_Description of the task_: Look through the entries below and extract exactly the lines from the one containing "desk: (60, 101) -> (84, 198), moved" through the one containing "bench: (257, 521) -> (129, 214), moved", ends included.
· · ·
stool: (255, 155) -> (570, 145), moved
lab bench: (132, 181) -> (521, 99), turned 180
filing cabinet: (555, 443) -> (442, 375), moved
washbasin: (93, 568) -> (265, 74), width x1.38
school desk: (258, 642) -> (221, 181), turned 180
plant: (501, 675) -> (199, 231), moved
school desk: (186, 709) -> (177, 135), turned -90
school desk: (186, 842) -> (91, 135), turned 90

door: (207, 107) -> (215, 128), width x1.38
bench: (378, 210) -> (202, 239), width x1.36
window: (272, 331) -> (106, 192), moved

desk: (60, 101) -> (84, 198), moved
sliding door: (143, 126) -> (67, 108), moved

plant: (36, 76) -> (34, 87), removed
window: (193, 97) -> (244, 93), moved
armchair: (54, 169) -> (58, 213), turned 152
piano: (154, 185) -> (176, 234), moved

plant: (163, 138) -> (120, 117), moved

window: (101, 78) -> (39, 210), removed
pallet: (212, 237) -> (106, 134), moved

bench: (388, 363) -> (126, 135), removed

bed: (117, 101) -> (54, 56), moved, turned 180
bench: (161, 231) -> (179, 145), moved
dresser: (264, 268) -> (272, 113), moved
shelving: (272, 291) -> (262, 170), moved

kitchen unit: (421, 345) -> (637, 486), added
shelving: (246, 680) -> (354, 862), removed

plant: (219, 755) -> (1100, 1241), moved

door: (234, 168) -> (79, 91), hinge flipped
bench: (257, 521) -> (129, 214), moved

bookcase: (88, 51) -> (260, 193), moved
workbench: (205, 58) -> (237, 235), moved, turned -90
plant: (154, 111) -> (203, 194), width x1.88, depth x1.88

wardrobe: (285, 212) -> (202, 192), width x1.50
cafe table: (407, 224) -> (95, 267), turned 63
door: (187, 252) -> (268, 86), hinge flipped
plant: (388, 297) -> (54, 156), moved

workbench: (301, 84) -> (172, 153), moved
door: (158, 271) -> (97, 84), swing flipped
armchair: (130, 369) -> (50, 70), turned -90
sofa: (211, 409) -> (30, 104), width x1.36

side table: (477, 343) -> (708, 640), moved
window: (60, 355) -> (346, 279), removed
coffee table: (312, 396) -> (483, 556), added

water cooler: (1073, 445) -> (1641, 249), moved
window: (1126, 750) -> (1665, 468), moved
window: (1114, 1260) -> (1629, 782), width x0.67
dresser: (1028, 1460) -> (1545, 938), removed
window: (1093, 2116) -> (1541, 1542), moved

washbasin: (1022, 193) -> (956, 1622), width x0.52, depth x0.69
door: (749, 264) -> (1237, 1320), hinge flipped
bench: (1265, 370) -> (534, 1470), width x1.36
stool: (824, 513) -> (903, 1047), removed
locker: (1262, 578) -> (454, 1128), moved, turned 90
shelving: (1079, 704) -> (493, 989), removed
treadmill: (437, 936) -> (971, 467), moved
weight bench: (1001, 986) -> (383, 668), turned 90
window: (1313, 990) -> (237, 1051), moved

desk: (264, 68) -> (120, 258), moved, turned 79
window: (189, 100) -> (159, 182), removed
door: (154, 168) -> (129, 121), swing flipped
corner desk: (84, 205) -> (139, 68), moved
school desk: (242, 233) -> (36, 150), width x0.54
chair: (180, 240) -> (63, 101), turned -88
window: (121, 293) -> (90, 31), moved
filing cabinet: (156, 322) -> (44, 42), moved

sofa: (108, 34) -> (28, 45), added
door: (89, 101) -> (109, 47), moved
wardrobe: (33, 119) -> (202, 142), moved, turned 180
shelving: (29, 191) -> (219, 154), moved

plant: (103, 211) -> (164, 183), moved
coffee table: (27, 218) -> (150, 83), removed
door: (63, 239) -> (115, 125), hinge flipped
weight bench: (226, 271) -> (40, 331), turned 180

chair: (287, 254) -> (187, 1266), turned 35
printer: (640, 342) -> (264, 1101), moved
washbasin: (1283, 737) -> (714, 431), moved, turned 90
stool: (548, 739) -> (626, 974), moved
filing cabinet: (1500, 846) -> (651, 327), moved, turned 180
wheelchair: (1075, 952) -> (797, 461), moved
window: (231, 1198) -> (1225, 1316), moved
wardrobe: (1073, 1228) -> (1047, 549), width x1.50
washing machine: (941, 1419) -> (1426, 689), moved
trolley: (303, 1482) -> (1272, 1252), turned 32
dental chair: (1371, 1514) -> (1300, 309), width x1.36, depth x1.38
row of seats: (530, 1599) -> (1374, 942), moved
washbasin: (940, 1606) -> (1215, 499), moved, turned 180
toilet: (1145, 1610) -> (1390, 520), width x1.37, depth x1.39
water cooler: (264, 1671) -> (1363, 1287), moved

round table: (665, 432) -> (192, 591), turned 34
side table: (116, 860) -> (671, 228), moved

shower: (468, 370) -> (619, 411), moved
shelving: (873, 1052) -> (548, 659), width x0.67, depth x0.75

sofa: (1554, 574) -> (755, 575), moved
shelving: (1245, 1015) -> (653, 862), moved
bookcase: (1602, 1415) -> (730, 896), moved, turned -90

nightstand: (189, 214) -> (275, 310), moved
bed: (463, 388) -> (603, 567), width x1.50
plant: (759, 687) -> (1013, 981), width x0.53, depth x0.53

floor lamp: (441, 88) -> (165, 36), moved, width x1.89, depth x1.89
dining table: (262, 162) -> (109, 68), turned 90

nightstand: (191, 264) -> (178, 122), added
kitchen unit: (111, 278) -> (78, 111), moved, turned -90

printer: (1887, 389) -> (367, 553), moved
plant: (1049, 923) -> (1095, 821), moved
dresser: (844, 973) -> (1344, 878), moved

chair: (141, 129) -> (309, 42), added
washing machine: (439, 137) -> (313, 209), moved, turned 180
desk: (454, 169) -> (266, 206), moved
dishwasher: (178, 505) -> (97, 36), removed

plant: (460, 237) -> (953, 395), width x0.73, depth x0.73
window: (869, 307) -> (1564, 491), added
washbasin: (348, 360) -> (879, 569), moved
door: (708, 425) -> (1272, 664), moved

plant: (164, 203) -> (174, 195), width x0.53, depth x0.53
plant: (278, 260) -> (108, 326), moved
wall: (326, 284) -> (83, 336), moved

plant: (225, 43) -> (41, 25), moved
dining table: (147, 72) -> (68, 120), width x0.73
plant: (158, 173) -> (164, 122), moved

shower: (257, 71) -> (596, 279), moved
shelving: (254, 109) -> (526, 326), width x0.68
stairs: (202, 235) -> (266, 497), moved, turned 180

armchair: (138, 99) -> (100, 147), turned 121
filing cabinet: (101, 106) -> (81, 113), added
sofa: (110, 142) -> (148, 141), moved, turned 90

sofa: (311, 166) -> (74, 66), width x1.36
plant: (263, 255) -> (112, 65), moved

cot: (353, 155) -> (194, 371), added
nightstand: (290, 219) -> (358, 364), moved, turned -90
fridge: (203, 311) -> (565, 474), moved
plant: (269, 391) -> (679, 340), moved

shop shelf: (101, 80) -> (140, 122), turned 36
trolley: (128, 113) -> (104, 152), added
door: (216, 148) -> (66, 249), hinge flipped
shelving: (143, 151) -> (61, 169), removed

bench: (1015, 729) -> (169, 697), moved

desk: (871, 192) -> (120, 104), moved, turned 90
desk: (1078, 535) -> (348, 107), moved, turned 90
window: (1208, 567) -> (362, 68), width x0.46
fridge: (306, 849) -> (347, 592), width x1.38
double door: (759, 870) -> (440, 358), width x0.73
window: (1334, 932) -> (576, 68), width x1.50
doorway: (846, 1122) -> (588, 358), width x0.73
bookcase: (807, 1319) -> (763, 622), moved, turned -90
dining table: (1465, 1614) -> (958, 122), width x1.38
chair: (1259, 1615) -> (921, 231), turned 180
· · ·
_Answer to this task_:
desk: (60, 101) -> (84, 198), moved
sliding door: (143, 126) -> (67, 108), moved

plant: (36, 76) -> (34, 87), removed
window: (193, 97) -> (244, 93), moved
armchair: (54, 169) -> (58, 213), turned 152
piano: (154, 185) -> (176, 234), moved

plant: (163, 138) -> (120, 117), moved

window: (101, 78) -> (39, 210), removed
pallet: (212, 237) -> (106, 134), moved

bench: (388, 363) -> (126, 135), removed

bed: (117, 101) -> (54, 56), moved, turned 180
bench: (161, 231) -> (179, 145), moved
dresser: (264, 268) -> (272, 113), moved
shelving: (272, 291) -> (262, 170), moved

kitchen unit: (421, 345) -> (637, 486), added
shelving: (246, 680) -> (354, 862), removed

plant: (219, 755) -> (1100, 1241), moved

door: (234, 168) -> (79, 91), hinge flipped
bench: (257, 521) -> (129, 214), moved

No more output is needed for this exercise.